→ **Exercise materials**
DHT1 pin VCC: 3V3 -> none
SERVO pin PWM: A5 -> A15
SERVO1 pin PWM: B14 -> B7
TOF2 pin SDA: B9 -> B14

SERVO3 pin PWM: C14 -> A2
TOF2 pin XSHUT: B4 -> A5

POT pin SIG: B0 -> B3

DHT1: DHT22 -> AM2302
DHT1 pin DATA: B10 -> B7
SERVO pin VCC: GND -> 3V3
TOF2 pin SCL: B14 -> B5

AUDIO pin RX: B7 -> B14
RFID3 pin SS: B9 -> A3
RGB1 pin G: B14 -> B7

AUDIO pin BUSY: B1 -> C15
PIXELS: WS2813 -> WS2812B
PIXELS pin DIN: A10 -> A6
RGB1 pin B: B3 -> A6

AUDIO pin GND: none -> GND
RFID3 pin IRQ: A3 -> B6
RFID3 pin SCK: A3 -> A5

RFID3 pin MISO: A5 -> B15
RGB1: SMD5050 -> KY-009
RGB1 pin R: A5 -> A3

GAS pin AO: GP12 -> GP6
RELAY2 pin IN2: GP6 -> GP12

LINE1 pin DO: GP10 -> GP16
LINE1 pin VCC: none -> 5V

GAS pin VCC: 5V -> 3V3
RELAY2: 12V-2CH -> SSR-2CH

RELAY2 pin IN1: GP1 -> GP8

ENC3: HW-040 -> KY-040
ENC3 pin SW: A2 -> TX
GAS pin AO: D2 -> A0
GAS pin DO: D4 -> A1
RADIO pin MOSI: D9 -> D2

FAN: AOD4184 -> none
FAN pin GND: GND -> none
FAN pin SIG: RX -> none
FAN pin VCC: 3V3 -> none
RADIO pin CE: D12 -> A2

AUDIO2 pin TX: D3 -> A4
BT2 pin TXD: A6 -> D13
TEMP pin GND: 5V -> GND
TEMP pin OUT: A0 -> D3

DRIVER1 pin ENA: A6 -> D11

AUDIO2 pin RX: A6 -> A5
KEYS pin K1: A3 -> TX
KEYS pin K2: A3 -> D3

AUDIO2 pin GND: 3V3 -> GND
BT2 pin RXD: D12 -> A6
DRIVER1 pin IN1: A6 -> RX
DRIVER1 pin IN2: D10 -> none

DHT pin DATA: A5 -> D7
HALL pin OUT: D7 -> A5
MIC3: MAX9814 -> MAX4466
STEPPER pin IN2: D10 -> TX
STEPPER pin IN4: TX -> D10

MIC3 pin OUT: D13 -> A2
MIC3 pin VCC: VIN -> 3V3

→ **Work required**
From the entries above, tally the lines that contain the string "DATA". Report the total and nothing more.

→ **Result of the exercise**
2